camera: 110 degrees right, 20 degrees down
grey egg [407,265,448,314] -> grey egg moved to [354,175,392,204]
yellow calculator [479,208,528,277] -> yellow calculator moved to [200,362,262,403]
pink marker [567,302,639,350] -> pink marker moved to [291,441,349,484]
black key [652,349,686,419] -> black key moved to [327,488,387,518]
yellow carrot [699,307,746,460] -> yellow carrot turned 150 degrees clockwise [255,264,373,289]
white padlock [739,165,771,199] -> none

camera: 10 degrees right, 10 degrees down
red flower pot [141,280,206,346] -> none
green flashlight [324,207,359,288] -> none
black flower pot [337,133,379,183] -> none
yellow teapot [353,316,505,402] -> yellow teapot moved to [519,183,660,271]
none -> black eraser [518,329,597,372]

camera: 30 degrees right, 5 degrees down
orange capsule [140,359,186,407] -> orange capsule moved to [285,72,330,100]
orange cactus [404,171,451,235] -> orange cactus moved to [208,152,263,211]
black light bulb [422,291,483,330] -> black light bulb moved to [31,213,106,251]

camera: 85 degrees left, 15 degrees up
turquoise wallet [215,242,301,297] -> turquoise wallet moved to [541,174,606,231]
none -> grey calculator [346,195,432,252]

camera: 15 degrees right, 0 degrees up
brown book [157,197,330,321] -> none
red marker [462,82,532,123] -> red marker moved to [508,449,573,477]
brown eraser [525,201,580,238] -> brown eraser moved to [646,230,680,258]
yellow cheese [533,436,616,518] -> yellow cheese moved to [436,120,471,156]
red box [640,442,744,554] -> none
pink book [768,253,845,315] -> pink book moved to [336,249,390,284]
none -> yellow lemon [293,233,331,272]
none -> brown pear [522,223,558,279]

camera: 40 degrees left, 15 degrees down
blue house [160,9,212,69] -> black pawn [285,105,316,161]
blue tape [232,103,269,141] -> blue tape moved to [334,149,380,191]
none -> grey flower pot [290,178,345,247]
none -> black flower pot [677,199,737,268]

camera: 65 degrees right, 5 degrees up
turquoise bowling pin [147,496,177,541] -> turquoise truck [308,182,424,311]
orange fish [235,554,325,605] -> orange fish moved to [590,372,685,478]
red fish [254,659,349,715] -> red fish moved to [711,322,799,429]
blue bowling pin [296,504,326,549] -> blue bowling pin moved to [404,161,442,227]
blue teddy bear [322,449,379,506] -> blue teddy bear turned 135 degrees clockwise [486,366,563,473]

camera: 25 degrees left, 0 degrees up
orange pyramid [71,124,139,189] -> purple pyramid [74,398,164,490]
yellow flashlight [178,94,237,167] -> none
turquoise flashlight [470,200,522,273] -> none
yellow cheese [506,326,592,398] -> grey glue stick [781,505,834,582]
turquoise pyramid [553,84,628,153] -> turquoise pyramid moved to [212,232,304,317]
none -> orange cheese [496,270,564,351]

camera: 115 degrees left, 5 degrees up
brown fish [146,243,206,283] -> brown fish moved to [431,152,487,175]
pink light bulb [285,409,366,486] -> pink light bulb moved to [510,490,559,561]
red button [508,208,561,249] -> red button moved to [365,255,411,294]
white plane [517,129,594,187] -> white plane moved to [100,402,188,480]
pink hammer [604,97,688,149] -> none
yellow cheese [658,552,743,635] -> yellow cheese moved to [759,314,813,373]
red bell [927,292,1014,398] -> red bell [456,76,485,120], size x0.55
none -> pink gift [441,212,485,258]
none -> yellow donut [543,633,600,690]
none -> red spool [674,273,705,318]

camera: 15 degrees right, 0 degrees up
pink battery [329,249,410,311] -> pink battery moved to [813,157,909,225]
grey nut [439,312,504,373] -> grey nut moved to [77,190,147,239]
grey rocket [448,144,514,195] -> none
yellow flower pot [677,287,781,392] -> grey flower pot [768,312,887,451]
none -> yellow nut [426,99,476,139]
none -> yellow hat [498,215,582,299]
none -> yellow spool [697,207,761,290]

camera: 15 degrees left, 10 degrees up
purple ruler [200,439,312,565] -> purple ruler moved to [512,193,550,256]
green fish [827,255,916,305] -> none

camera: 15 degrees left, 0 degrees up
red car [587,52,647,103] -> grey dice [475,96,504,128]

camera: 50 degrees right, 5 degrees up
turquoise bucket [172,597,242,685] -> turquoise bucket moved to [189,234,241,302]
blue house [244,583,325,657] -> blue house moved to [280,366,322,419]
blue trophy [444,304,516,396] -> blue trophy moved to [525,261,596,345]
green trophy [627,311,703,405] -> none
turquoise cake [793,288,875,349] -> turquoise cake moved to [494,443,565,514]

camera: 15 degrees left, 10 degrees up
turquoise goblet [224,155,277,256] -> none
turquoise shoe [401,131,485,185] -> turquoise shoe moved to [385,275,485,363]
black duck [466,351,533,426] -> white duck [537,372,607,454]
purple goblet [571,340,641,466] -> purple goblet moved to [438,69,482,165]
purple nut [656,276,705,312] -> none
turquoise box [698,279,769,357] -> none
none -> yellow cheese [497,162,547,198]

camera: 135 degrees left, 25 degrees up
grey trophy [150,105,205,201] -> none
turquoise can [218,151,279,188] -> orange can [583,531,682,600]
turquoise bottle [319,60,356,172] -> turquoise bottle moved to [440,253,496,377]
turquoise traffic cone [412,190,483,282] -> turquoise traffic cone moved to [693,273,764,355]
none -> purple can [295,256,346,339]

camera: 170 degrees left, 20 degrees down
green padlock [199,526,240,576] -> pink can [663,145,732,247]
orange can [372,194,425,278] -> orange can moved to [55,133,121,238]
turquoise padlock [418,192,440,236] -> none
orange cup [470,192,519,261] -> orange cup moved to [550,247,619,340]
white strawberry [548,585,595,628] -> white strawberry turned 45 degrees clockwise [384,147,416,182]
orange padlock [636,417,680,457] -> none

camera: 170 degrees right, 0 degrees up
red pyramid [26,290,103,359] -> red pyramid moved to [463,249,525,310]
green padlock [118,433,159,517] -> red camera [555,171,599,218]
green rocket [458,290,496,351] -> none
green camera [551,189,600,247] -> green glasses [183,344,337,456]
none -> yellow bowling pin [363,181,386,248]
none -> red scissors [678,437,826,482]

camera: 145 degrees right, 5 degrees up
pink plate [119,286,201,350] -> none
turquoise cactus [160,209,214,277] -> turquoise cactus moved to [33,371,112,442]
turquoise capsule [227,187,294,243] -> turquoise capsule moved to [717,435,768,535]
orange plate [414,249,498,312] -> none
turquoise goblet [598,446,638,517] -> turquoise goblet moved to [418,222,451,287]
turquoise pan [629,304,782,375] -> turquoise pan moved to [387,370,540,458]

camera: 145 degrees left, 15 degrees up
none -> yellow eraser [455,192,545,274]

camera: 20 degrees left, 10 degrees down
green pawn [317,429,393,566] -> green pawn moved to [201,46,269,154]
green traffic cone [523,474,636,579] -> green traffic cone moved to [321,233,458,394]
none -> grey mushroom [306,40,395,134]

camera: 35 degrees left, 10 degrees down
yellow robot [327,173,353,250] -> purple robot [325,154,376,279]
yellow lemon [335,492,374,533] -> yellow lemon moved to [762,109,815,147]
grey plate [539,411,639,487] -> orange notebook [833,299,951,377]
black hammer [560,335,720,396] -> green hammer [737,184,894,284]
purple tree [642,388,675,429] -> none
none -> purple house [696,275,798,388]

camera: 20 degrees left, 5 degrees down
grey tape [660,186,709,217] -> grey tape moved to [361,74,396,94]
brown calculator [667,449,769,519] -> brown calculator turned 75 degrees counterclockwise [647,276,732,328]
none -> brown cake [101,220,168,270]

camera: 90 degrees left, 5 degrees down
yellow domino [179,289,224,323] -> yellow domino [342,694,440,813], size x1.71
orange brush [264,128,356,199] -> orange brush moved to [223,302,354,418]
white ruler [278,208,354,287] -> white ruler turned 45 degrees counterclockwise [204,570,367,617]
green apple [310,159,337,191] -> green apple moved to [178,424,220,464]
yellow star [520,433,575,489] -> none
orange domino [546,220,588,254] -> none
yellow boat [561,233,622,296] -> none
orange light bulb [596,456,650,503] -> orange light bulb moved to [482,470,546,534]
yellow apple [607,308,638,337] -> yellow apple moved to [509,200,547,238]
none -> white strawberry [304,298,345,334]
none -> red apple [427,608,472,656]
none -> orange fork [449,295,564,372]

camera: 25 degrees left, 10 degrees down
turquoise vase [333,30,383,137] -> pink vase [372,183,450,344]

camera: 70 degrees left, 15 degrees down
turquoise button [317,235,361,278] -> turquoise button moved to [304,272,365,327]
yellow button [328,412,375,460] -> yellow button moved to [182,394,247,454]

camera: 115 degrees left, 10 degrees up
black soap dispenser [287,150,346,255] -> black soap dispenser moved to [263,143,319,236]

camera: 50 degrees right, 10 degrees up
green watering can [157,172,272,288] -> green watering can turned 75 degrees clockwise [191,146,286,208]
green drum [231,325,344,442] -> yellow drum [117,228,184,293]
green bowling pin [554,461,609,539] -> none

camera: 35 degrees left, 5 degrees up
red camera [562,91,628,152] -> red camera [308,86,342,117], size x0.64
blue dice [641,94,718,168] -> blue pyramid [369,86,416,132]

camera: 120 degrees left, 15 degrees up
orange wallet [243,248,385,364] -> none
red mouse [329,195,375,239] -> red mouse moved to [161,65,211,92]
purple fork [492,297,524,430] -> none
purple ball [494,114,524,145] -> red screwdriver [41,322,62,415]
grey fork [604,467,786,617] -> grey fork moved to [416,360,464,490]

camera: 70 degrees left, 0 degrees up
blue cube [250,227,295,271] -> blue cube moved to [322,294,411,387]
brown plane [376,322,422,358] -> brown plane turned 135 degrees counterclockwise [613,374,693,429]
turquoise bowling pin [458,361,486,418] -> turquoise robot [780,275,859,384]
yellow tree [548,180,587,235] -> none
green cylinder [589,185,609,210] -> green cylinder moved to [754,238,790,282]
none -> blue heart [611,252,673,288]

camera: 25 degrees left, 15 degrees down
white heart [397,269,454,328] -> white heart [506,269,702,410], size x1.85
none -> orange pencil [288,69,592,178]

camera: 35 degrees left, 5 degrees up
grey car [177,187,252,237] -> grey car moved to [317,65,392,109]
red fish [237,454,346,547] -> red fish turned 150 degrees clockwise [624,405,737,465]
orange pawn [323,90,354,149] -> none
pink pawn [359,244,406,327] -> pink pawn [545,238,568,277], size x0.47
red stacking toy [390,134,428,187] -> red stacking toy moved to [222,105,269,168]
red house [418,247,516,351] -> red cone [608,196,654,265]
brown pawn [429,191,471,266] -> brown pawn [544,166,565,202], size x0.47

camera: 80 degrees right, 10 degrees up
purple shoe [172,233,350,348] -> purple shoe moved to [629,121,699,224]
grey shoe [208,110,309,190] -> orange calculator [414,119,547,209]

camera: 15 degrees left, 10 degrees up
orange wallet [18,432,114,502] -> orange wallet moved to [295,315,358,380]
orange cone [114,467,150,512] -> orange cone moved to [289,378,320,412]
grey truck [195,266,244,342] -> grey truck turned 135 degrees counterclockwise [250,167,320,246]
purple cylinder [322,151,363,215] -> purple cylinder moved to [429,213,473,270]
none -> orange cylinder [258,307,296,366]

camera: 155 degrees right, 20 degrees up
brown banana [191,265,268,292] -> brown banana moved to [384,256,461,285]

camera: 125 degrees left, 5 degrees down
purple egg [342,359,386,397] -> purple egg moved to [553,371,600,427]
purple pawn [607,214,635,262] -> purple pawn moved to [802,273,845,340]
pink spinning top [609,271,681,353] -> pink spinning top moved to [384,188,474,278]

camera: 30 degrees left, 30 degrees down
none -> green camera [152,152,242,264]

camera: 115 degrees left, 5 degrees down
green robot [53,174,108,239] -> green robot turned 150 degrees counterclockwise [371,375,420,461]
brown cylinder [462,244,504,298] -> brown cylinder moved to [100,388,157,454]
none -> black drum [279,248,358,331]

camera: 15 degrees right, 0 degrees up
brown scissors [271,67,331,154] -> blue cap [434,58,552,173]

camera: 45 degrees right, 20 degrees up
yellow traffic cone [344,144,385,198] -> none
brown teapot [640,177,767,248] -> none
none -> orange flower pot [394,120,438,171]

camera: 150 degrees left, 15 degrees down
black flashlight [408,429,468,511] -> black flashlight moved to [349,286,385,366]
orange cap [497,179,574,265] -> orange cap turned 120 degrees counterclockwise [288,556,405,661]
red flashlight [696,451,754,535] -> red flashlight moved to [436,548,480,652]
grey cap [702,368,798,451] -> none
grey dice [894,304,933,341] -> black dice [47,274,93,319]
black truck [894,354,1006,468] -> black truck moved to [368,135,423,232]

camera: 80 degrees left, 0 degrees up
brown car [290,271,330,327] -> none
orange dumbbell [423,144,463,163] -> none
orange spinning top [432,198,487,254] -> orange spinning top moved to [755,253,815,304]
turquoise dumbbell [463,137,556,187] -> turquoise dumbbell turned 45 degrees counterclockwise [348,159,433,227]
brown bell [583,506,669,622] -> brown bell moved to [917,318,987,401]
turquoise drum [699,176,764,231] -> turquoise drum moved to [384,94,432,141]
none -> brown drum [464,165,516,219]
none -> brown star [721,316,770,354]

* [Your task]: Set down, from the entries above, exactly the lines from the one with "grey nut [439,312,504,373]" up to and including the one with "none -> yellow hat [498,215,582,299]", and no other lines.

* [Result of the exercise]:
grey nut [439,312,504,373] -> grey nut moved to [77,190,147,239]
grey rocket [448,144,514,195] -> none
yellow flower pot [677,287,781,392] -> grey flower pot [768,312,887,451]
none -> yellow nut [426,99,476,139]
none -> yellow hat [498,215,582,299]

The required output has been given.